The task
How many lines in the records below contain the word "pink"? Answer with the number and nothing else.
Information provided Start Marker
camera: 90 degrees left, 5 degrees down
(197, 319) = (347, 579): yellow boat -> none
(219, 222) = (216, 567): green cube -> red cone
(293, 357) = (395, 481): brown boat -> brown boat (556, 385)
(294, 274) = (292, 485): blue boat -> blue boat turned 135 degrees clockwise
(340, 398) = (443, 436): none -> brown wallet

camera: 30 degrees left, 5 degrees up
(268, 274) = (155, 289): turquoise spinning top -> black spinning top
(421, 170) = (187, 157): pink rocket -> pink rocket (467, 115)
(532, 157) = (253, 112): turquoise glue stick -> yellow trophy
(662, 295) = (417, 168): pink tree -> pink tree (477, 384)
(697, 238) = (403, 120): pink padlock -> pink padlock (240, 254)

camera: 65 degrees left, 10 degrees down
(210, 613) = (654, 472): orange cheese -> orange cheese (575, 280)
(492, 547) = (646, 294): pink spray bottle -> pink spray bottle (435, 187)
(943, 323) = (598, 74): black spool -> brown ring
Information provided End Marker
Information provided Start Marker
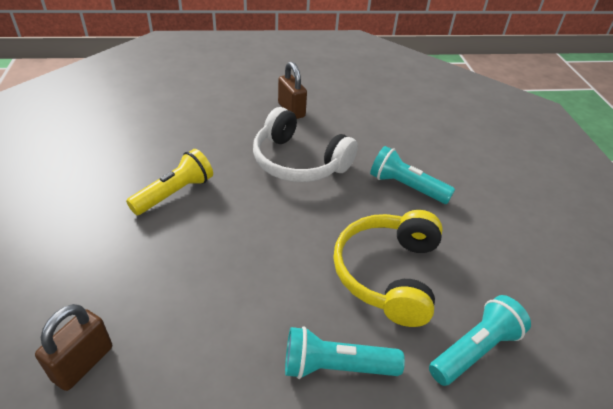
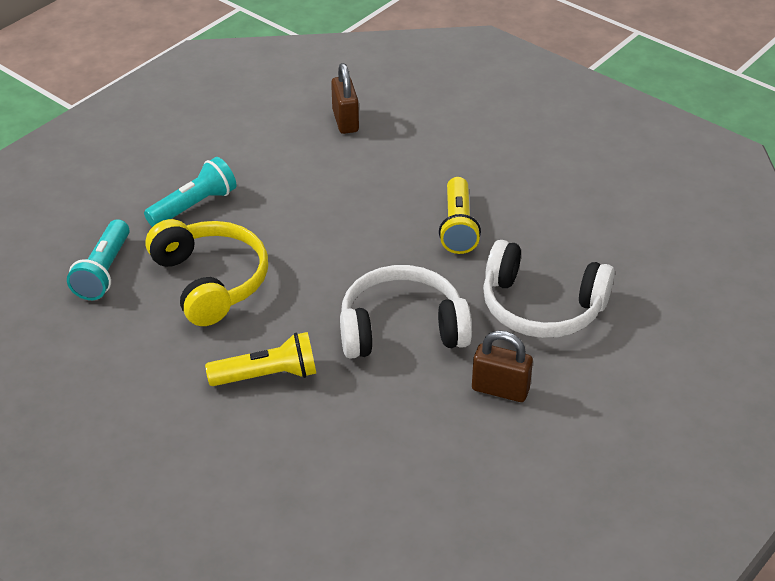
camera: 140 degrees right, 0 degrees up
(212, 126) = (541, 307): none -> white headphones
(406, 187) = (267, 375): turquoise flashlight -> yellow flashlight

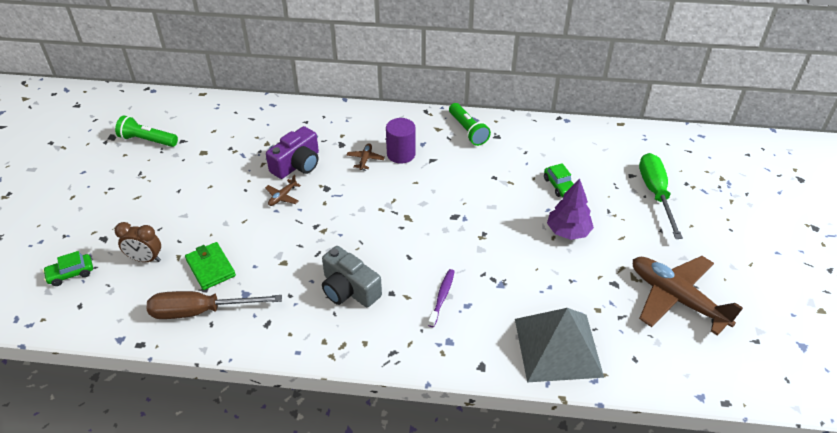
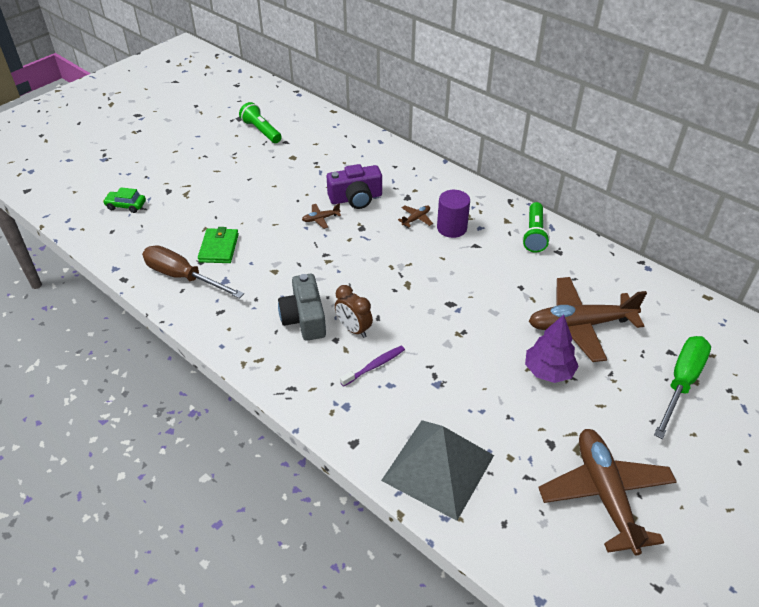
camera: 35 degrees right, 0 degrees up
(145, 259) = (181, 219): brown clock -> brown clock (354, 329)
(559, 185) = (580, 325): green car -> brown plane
Information provided End Marker
Task response
4